Exercise description:
Exactly the lines from the opening of the records through the line containing "blue brick C4" should be copied, with both included.

Exercise data:
=== Section Start ===
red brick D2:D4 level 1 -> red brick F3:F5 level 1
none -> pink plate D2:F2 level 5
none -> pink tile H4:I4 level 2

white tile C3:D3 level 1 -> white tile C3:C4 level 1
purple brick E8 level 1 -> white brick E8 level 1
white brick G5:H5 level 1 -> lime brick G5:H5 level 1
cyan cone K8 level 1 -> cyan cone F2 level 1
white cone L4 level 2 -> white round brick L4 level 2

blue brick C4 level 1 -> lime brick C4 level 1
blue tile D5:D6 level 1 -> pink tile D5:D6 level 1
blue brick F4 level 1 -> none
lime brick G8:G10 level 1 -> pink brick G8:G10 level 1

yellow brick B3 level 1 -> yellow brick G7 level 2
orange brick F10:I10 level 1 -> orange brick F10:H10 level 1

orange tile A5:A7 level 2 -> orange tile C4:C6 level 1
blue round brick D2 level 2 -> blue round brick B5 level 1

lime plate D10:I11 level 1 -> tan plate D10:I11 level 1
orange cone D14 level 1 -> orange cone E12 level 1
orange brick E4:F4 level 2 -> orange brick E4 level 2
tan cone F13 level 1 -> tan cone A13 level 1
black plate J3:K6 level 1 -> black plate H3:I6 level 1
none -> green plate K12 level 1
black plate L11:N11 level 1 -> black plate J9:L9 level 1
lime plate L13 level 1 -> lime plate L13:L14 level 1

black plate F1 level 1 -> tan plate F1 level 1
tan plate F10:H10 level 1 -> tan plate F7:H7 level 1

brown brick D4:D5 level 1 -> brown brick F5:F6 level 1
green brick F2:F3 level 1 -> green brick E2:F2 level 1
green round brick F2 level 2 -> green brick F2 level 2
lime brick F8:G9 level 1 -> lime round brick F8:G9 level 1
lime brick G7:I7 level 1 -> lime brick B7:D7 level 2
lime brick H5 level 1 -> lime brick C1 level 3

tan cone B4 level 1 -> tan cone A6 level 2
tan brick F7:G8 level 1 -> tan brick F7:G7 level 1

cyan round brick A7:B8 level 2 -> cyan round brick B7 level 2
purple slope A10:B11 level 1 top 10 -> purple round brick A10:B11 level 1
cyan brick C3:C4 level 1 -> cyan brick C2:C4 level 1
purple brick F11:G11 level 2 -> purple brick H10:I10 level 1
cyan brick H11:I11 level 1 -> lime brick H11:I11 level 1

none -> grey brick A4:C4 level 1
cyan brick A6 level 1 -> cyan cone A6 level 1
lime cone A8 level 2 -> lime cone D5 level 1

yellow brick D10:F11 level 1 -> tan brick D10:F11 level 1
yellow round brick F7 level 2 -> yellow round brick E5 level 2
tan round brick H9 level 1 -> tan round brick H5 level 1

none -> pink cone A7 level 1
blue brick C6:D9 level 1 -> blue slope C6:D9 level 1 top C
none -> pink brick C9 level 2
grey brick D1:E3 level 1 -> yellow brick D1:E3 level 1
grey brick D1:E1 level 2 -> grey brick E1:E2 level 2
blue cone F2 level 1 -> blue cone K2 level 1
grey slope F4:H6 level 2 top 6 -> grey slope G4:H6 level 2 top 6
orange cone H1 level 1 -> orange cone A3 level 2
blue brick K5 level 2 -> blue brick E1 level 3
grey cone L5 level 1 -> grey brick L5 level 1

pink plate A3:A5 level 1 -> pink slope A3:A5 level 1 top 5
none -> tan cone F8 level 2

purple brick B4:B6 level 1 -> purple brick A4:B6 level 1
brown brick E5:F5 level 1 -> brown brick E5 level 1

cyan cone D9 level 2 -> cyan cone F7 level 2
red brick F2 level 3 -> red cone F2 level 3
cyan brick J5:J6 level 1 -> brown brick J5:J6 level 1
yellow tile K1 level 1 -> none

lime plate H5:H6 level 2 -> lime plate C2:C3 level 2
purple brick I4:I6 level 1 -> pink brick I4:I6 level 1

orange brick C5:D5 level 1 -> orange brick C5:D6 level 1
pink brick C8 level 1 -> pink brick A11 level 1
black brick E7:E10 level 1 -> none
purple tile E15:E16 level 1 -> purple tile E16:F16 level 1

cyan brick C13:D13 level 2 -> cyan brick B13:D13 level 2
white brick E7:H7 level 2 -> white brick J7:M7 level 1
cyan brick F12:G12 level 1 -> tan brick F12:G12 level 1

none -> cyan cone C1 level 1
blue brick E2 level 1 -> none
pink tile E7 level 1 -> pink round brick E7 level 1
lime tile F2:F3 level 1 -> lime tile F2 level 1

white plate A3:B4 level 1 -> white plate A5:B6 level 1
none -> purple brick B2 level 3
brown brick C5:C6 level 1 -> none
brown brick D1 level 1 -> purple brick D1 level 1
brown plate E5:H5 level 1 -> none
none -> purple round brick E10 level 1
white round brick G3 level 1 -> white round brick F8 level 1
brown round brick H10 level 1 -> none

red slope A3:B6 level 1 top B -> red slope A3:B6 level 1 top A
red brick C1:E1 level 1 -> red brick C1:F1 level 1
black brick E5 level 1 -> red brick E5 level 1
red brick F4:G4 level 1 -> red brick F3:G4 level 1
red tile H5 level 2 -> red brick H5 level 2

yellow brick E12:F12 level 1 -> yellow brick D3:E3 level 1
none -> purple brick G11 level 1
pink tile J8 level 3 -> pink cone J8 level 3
=== Section End ===
Response to this task:
red brick D2:D4 level 1 -> red brick F3:F5 level 1
none -> pink plate D2:F2 level 5
none -> pink tile H4:I4 level 2

white tile C3:D3 level 1 -> white tile C3:C4 level 1
purple brick E8 level 1 -> white brick E8 level 1
white brick G5:H5 level 1 -> lime brick G5:H5 level 1
cyan cone K8 level 1 -> cyan cone F2 level 1
white cone L4 level 2 -> white round brick L4 level 2

blue brick C4 level 1 -> lime brick C4 level 1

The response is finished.